▸ **Problem details**: Once the line containing "157 394 187" is found in the records below, return it and each following line exactly, up to and including the line containing "159 286 209", and nothing else.

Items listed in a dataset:
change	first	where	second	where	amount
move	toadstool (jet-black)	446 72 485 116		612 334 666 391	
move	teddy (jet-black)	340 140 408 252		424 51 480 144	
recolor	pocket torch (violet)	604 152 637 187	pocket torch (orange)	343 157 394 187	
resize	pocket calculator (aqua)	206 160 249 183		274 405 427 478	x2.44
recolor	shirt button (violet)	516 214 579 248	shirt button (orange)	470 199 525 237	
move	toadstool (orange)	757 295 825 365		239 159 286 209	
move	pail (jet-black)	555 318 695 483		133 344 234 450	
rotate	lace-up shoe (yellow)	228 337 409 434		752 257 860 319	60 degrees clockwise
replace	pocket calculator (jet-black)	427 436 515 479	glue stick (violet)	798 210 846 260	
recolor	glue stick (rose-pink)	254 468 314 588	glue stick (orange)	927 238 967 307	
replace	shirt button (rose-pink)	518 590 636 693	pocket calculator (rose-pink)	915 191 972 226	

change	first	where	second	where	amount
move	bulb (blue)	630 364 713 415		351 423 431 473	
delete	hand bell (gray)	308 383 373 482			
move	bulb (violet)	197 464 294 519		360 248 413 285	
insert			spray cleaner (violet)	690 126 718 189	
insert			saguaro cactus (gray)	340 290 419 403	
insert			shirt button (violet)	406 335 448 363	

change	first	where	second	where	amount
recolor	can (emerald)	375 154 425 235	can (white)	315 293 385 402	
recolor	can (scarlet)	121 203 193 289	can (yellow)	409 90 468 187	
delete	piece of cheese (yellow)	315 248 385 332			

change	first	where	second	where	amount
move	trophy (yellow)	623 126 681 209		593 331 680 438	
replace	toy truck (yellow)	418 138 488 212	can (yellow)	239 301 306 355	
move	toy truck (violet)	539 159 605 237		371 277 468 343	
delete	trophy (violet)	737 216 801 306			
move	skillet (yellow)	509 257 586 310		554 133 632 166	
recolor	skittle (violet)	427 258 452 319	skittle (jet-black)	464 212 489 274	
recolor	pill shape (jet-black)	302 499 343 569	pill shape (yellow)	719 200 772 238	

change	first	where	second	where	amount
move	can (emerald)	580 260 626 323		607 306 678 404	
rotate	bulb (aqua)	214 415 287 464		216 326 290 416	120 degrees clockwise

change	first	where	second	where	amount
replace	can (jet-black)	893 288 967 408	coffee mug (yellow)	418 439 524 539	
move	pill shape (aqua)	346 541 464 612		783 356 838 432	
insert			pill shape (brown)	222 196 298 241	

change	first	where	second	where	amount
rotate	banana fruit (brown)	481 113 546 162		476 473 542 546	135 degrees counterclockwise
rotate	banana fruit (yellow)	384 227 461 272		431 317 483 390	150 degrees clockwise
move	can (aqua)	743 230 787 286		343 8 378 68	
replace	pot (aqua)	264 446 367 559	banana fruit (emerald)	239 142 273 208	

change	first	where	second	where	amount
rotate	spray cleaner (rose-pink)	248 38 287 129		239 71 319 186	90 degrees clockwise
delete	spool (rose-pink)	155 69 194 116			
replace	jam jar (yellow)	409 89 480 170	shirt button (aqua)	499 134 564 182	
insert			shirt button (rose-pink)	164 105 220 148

▸ **Result**:
recolor	pocket torch (violet)	604 152 637 187	pocket torch (orange)	343 157 394 187	
resize	pocket calculator (aqua)	206 160 249 183		274 405 427 478	x2.44
recolor	shirt button (violet)	516 214 579 248	shirt button (orange)	470 199 525 237	
move	toadstool (orange)	757 295 825 365		239 159 286 209	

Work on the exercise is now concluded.